Could you repeat the listing below exactly while leaving its pictures behind?

### [EXTRACTED MATERIAL]

=== Section Start ===

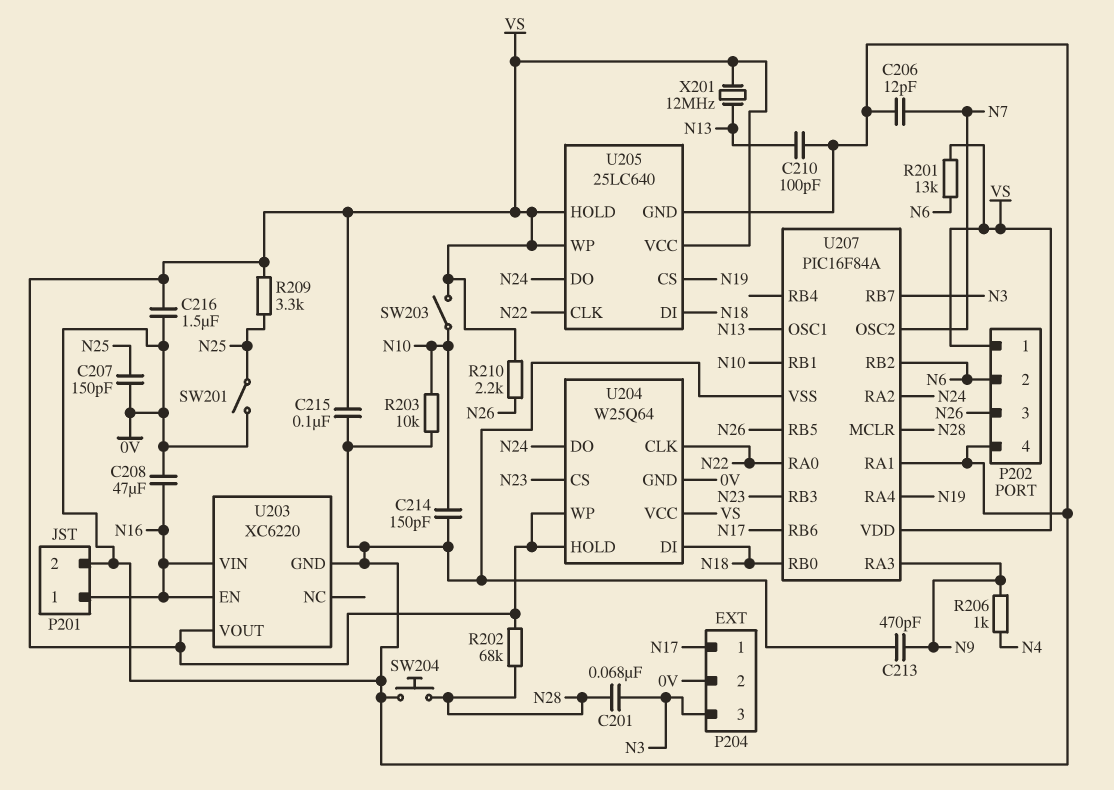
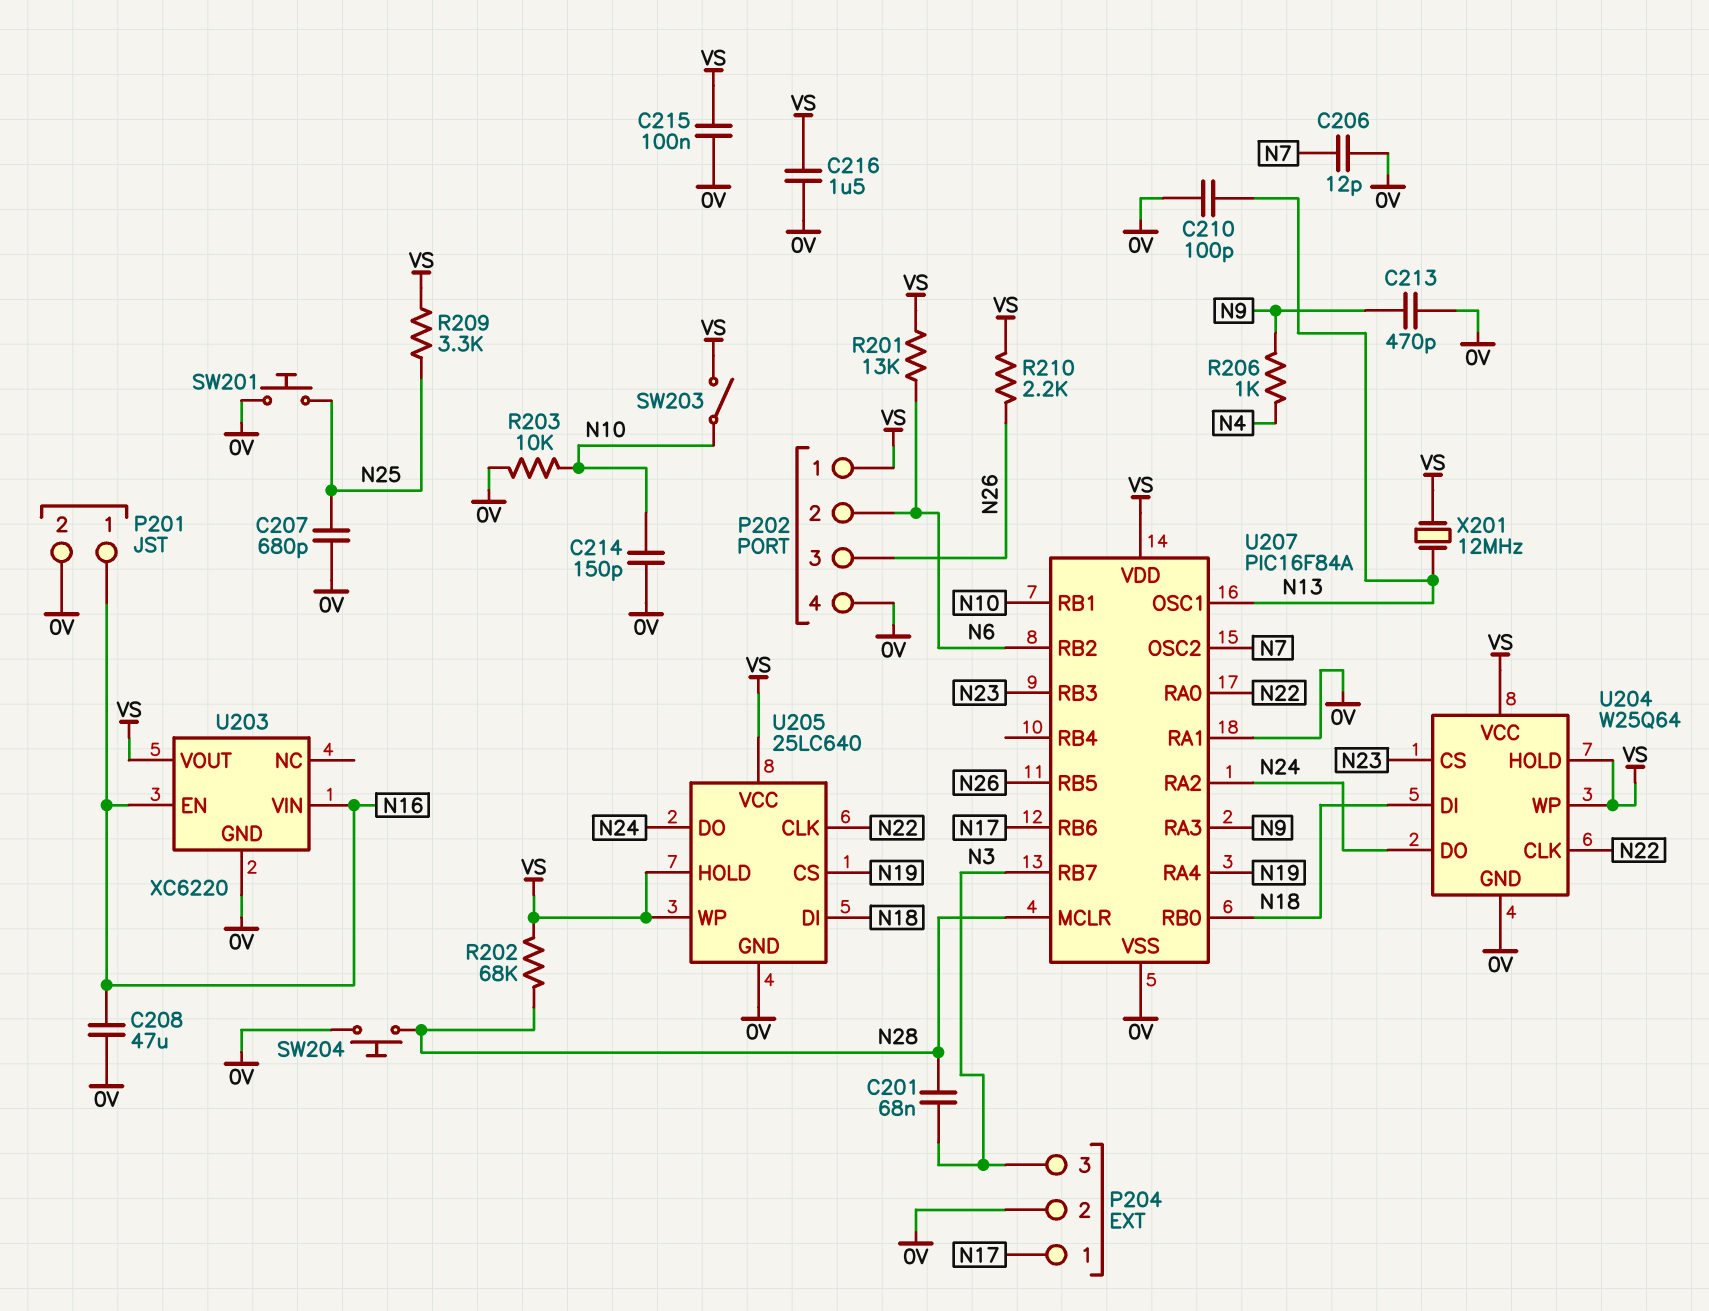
C207: 150pF (0V, N25) -> 680pF (0V, N25)
SW201: switch (0V, N25) -> button (0V, N25)

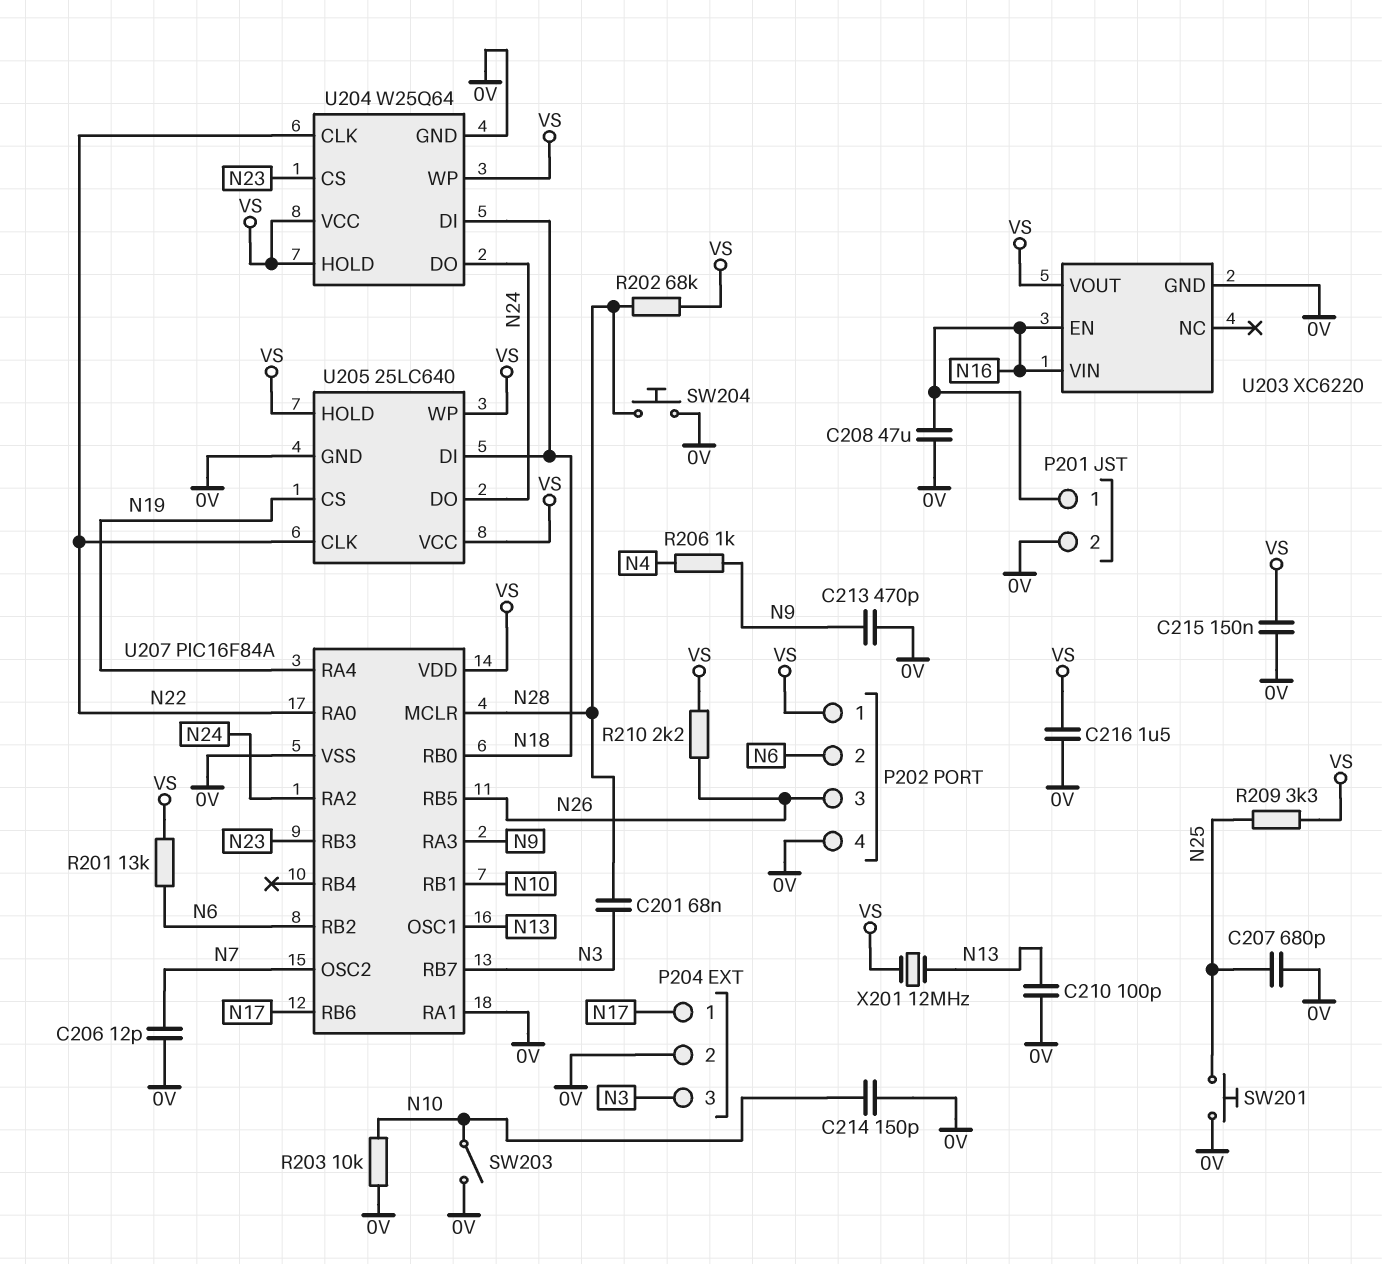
C215: 100nF (0V, VS) -> 150nF (0V, VS)
SW203: switch (N10, VS) -> switch (0V, N10)

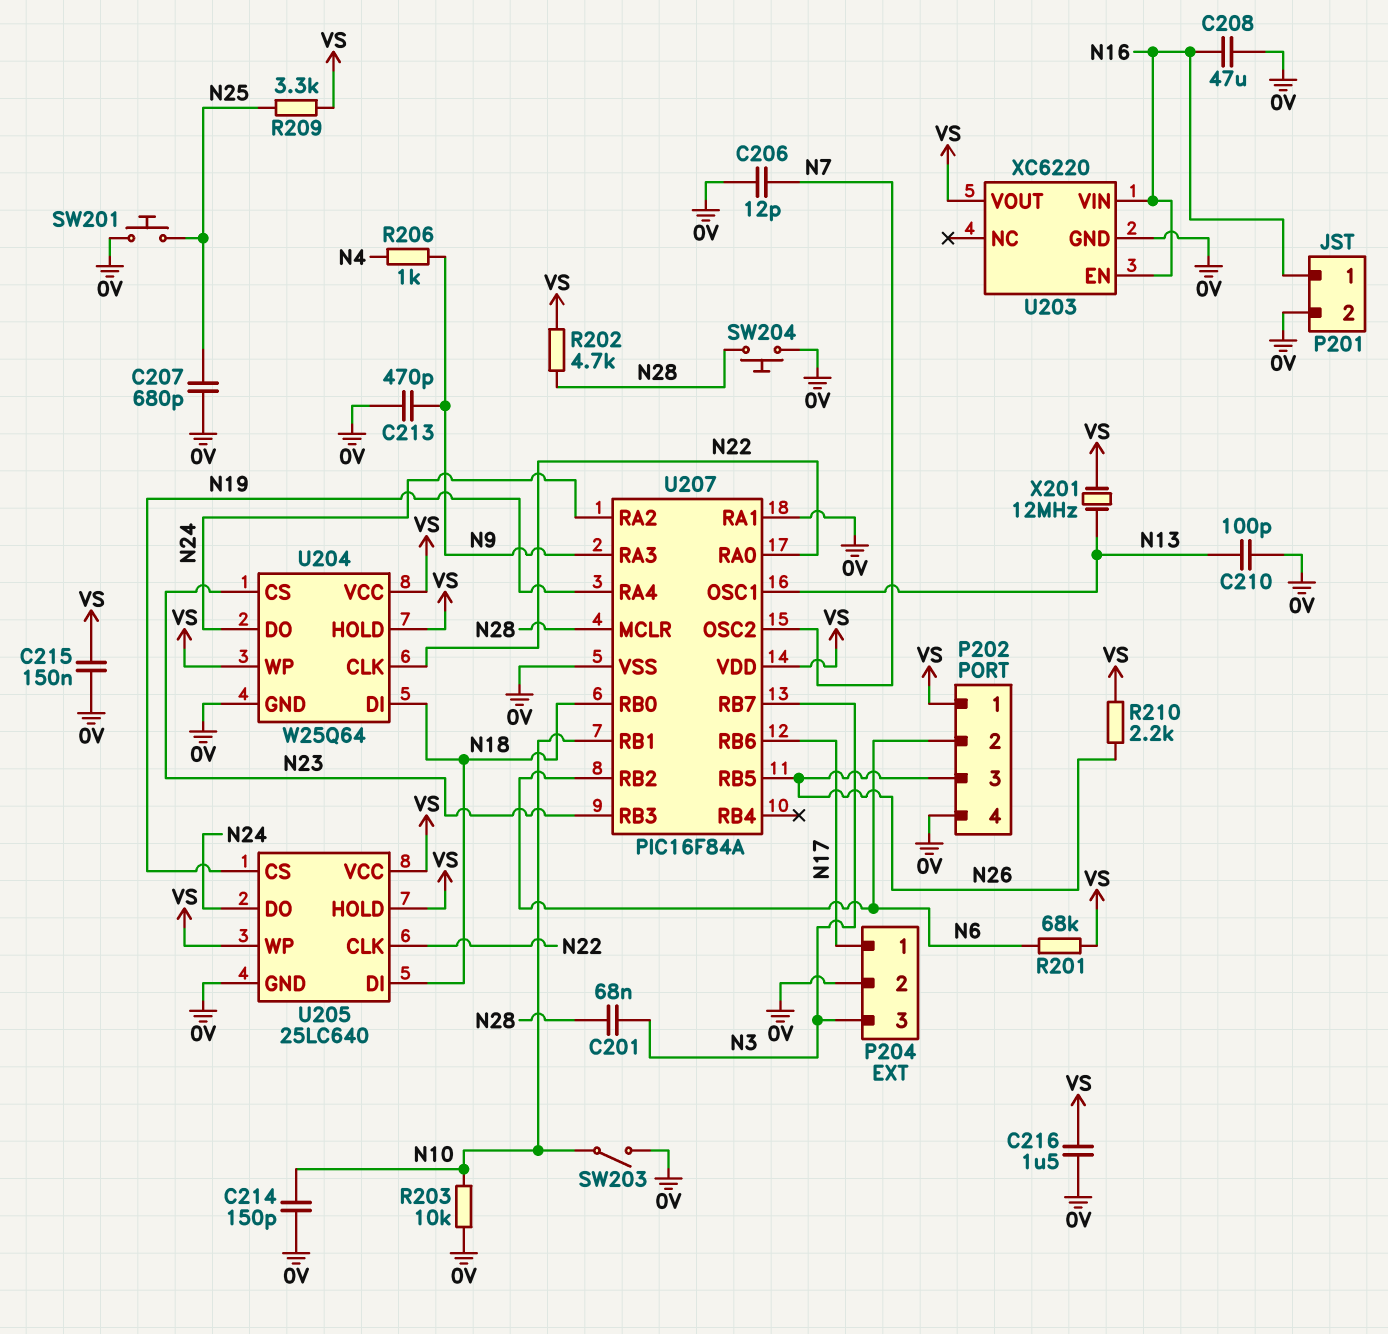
R201: 13k (N6, VS) -> 68k (N6, VS)
R202: 68k (N28, VS) -> 4.7k (N28, VS)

=== Section End ===

### [SOLUTION]
C207: 150pF (0V, N25) -> 680pF (0V, N25)
SW201: switch (0V, N25) -> button (0V, N25)

C215: 100nF (0V, VS) -> 150nF (0V, VS)
SW203: switch (N10, VS) -> switch (0V, N10)

R201: 13k (N6, VS) -> 68k (N6, VS)
R202: 68k (N28, VS) -> 4.7k (N28, VS)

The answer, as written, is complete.